Top of EXTRACTED INFORMATION

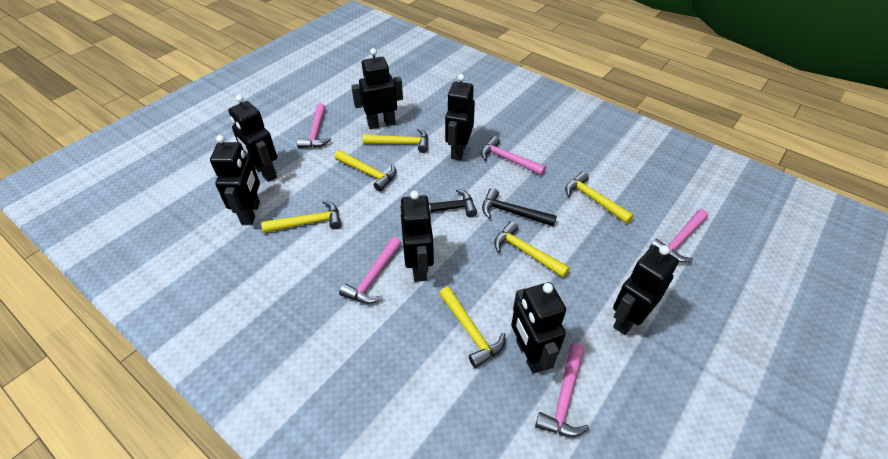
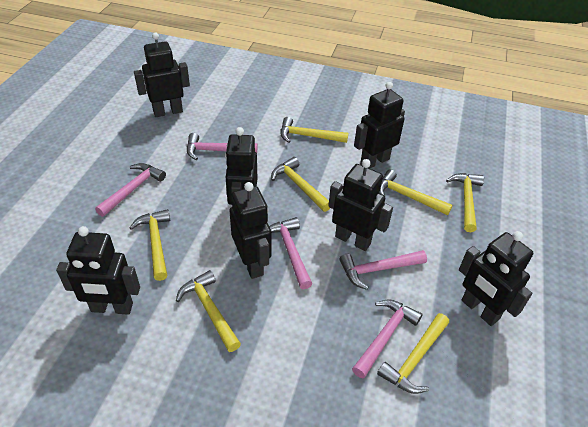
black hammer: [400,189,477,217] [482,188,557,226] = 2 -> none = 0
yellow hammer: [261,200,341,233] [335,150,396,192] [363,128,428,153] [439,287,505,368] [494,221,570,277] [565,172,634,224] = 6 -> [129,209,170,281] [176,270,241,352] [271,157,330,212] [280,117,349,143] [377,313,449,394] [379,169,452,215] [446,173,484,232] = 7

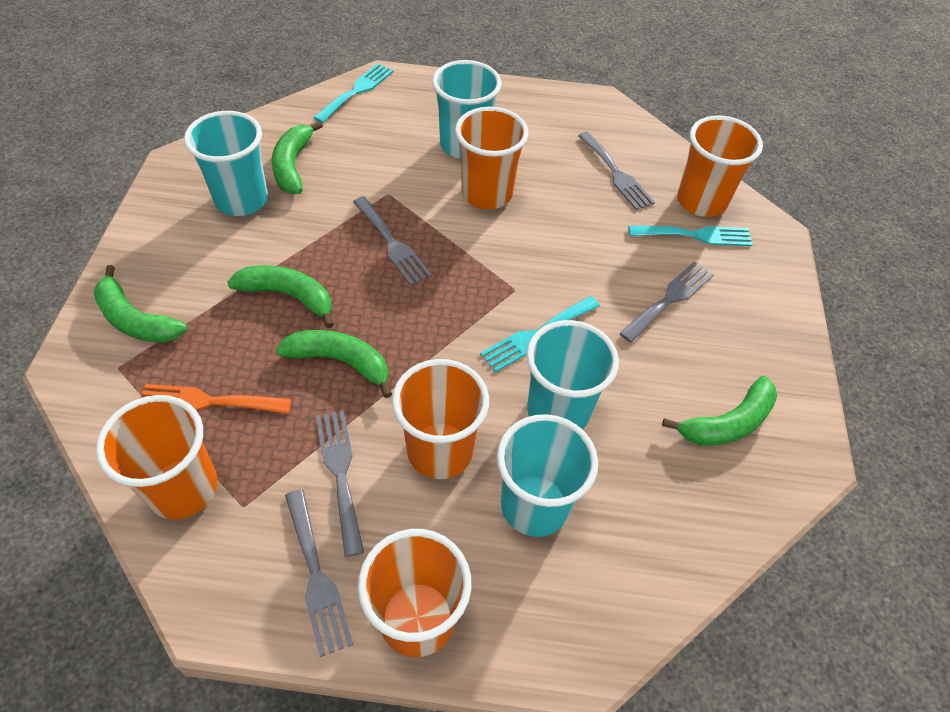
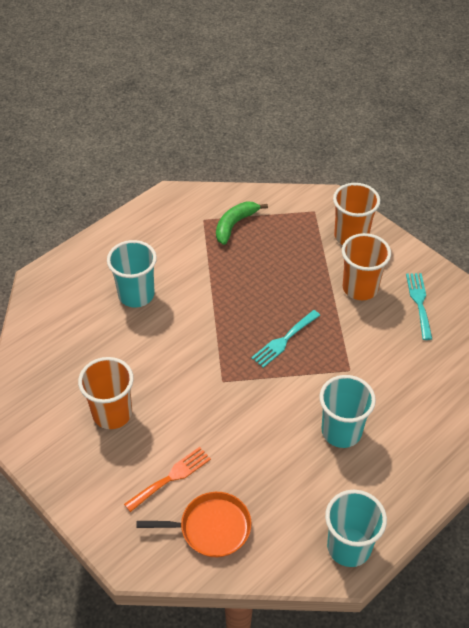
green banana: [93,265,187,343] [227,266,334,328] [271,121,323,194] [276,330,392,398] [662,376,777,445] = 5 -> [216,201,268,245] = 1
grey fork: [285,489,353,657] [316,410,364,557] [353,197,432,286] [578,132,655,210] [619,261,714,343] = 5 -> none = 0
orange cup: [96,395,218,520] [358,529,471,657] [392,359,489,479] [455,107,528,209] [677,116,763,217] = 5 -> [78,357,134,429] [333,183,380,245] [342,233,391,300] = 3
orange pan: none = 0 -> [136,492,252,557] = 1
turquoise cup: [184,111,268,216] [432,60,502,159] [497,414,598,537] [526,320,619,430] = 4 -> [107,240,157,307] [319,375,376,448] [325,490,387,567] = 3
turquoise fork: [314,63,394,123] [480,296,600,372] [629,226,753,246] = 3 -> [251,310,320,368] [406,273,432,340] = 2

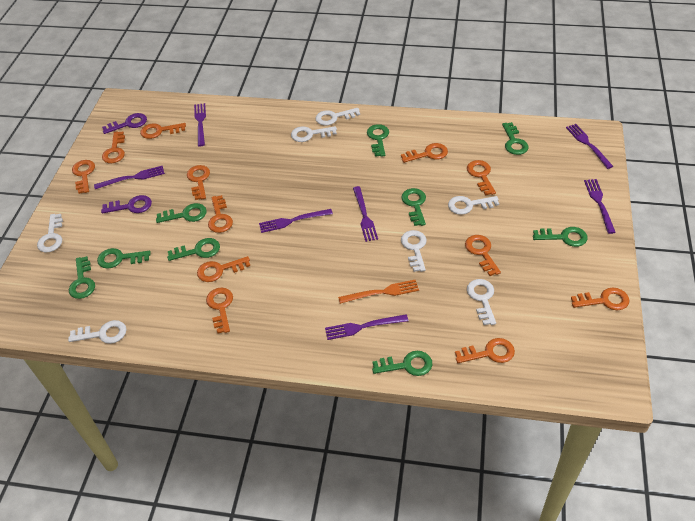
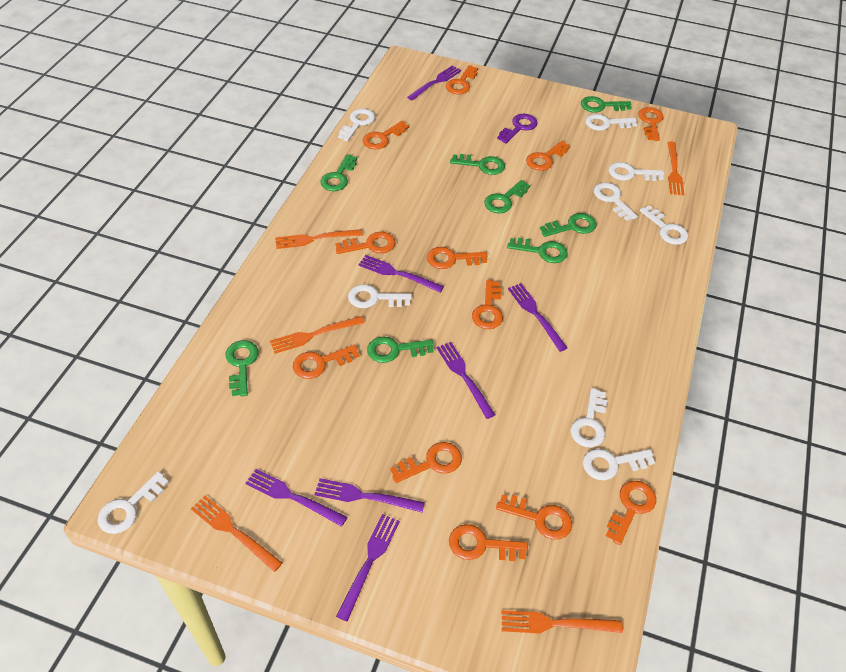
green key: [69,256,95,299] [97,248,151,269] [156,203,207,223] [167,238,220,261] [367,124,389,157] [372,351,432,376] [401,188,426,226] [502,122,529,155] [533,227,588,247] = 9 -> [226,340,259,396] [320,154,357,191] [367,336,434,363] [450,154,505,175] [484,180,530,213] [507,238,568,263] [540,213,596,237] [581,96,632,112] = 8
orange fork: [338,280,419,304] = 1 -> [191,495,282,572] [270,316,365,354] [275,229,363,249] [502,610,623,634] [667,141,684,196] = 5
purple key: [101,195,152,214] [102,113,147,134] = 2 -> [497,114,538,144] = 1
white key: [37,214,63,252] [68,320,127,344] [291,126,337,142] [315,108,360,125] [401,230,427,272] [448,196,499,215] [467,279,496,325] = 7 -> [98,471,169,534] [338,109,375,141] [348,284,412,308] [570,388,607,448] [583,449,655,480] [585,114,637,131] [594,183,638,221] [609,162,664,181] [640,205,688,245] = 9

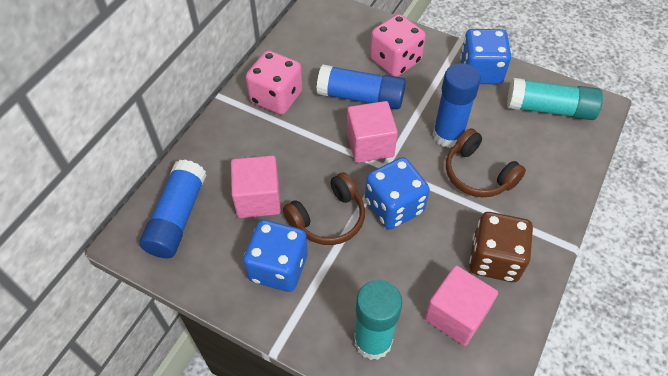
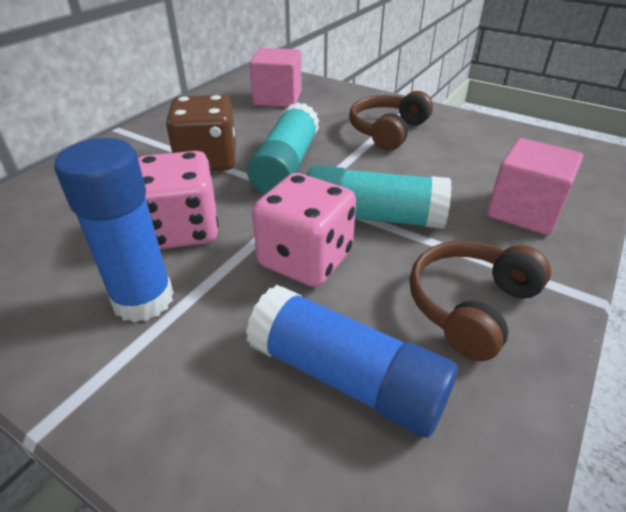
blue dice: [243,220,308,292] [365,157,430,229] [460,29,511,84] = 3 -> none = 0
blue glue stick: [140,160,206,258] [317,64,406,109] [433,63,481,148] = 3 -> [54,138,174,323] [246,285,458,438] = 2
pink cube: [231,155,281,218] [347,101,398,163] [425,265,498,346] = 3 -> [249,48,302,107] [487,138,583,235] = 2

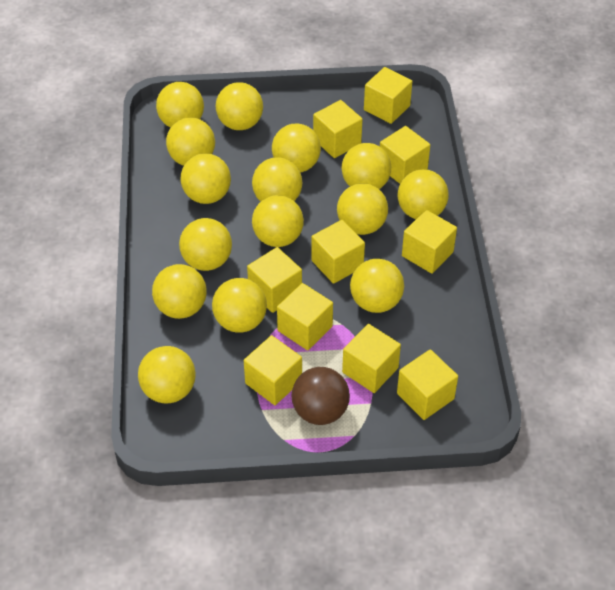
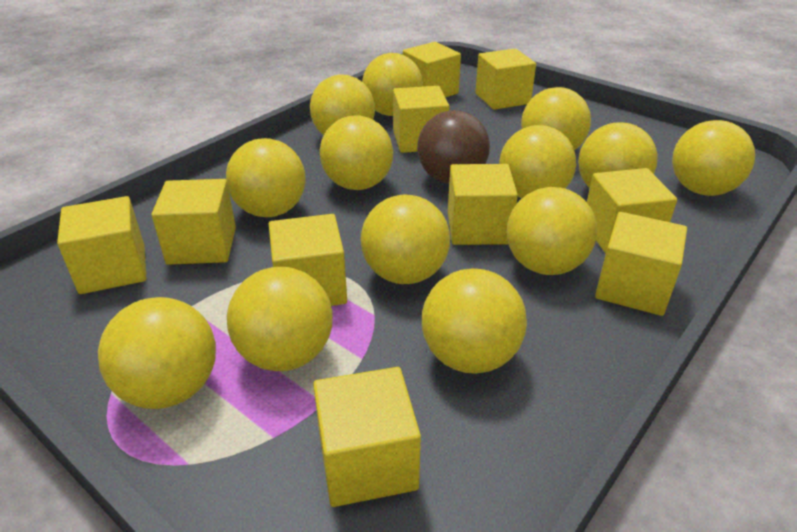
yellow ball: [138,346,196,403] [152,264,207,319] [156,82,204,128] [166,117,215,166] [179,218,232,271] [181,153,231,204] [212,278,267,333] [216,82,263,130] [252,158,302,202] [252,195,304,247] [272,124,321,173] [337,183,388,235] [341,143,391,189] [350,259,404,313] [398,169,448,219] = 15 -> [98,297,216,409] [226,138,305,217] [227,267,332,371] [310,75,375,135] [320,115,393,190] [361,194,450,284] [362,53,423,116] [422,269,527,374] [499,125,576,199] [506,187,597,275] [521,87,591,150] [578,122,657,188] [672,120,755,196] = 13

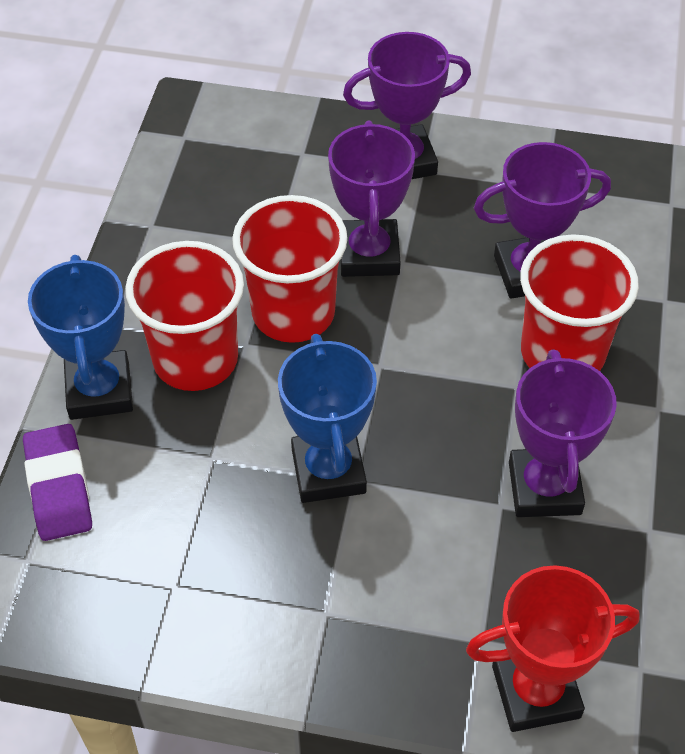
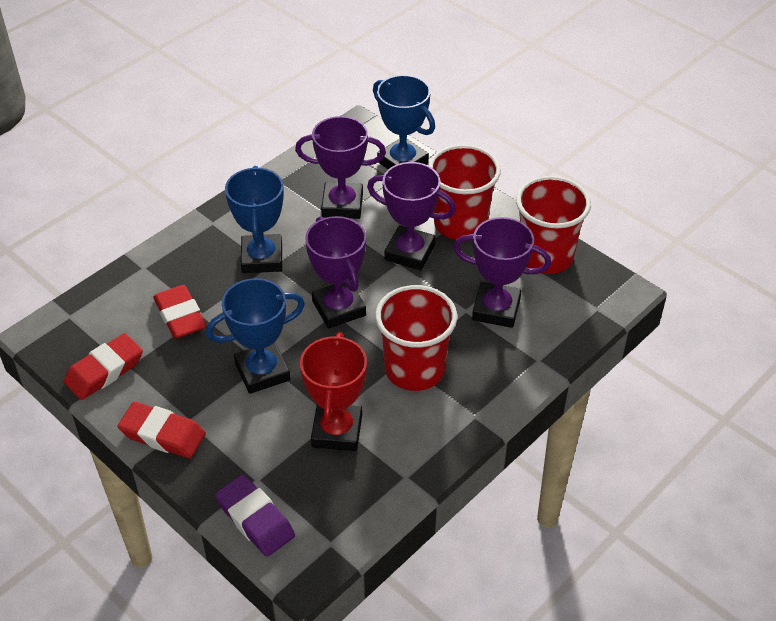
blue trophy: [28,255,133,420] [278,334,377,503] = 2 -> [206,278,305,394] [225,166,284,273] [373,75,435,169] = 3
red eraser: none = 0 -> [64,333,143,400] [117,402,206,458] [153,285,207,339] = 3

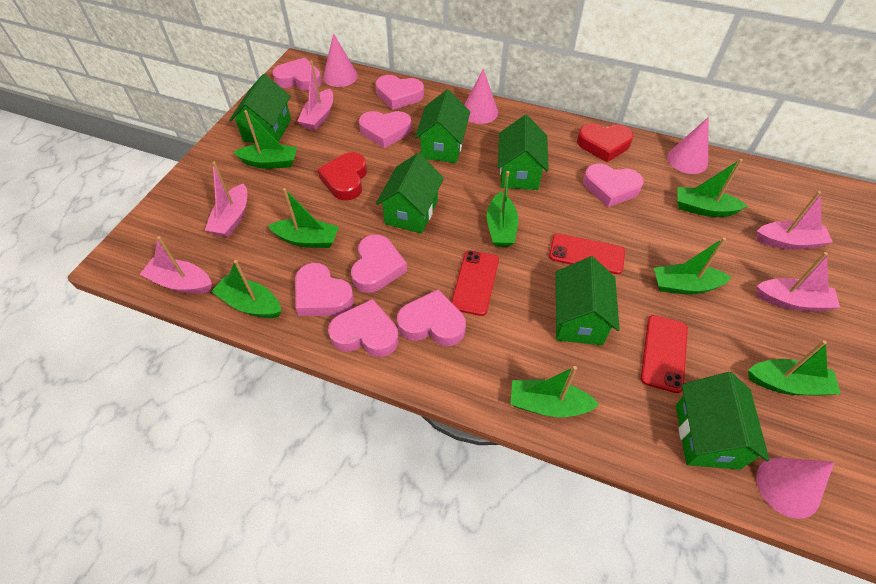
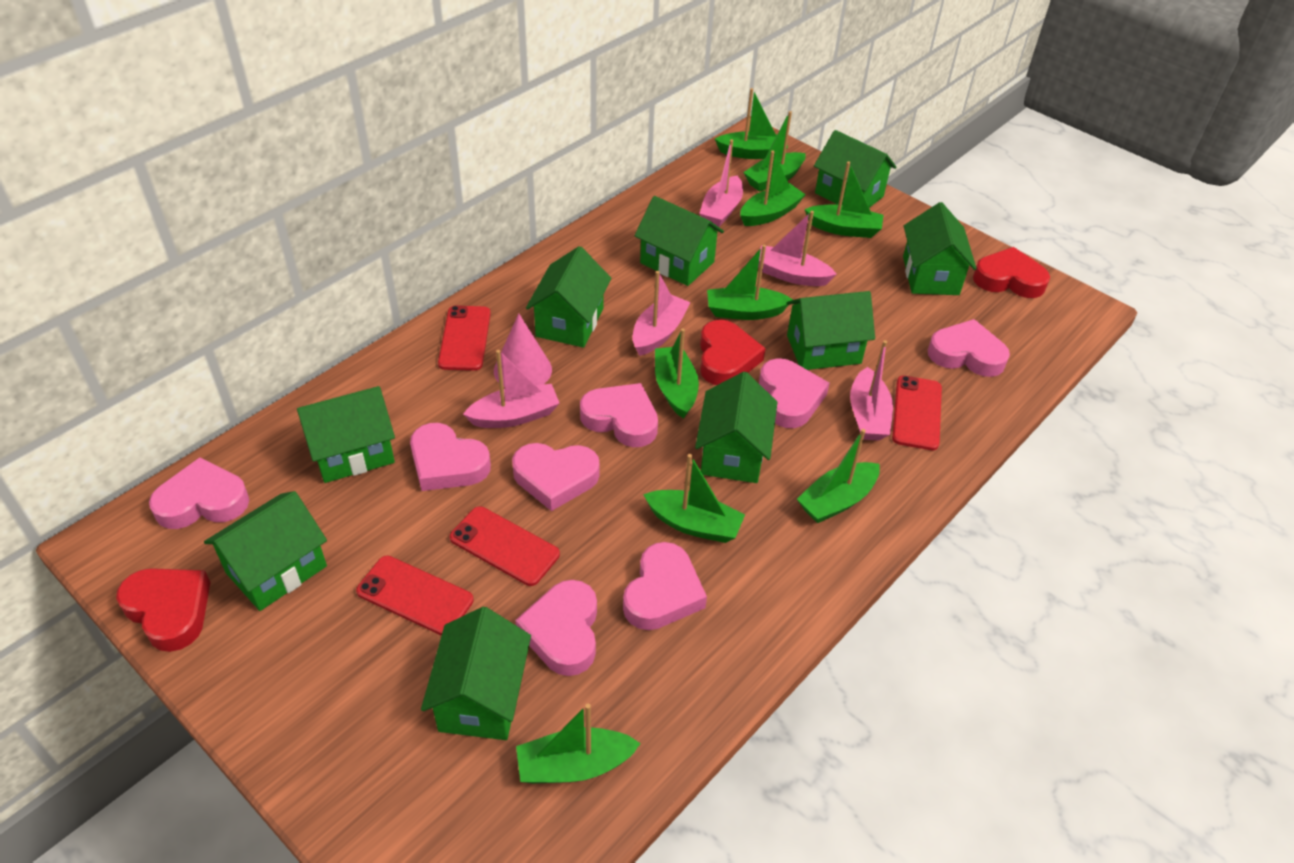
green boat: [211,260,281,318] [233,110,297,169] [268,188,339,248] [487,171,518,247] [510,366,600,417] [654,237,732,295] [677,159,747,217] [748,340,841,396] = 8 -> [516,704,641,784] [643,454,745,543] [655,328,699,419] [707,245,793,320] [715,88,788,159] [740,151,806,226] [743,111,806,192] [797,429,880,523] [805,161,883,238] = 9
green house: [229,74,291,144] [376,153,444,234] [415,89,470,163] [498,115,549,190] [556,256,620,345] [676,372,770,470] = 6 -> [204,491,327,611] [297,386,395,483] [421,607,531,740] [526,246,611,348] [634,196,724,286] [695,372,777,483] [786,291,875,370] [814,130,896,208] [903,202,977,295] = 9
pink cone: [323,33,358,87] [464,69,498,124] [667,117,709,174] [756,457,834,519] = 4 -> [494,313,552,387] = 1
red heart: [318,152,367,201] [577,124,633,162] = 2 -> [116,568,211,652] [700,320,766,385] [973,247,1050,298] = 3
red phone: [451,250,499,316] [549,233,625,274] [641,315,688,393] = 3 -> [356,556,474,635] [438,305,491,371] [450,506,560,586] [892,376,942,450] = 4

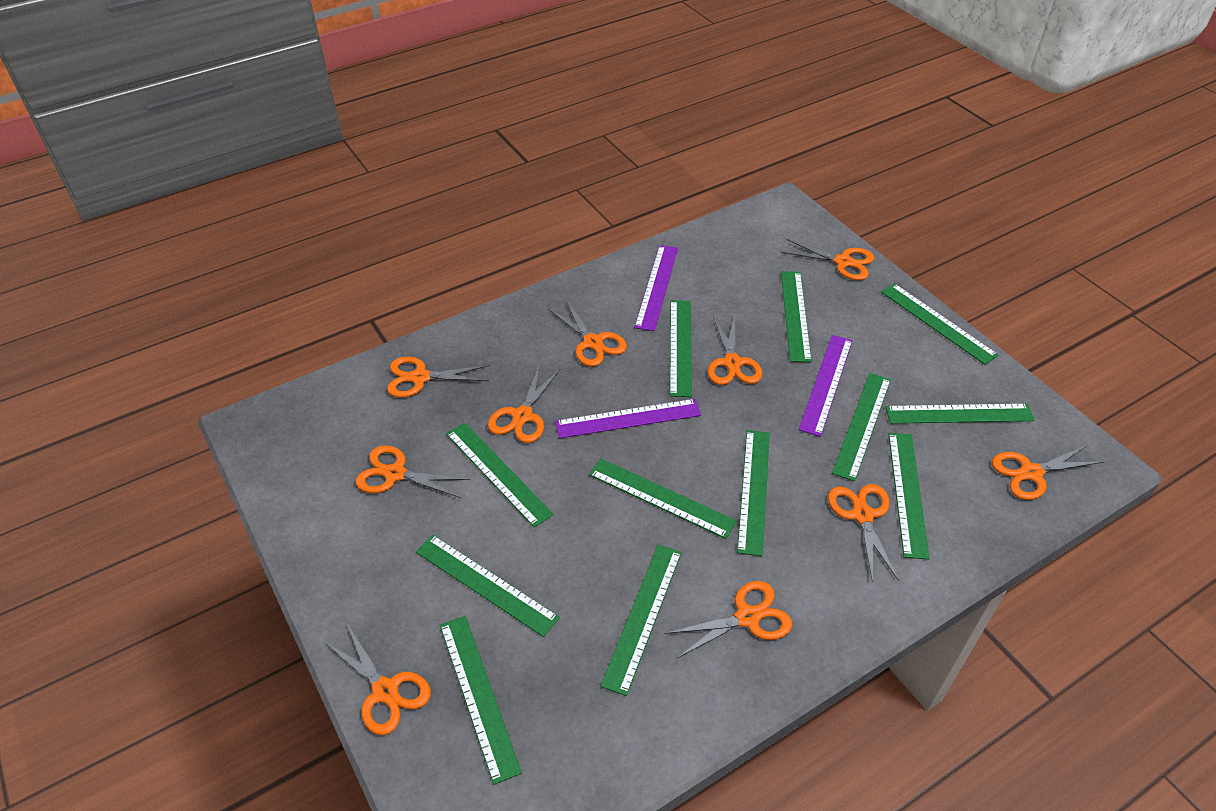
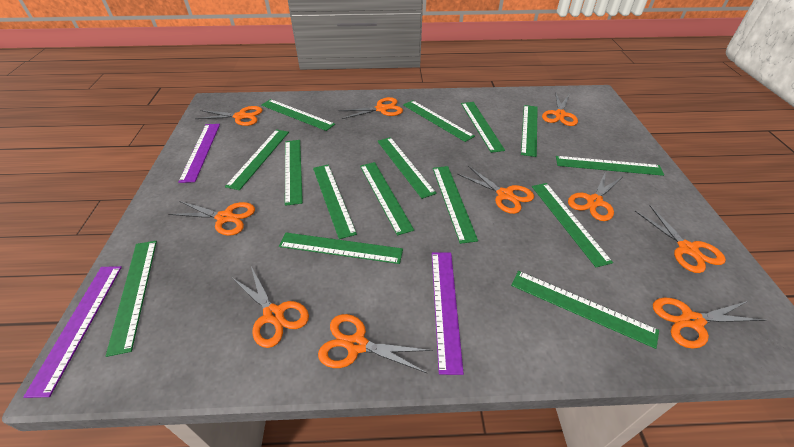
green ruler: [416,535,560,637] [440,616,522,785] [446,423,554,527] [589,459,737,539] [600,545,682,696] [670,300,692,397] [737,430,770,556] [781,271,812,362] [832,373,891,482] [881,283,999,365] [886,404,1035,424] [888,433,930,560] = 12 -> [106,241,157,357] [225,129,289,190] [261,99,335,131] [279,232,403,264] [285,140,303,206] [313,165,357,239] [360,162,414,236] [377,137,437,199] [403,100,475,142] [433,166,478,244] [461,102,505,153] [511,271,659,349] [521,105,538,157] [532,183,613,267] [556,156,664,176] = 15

Bottom of EXTRACTED INFORMATION

*PROBLEM TO SOLVE*
When the word "orange" appears in a line of the listing, copy that line.

*ANSWER TO THE PROBLEM*
orange cup: [96,395,218,520] [358,529,471,657] [392,359,489,479] [455,107,528,209] [677,116,763,217] = 5 -> [78,357,134,429] [333,183,380,245] [342,233,391,300] = 3
orange pan: none = 0 -> [136,492,252,557] = 1
orange fork: [338,280,419,304] = 1 -> [191,495,282,572] [270,316,365,354] [275,229,363,249] [502,610,623,634] [667,141,684,196] = 5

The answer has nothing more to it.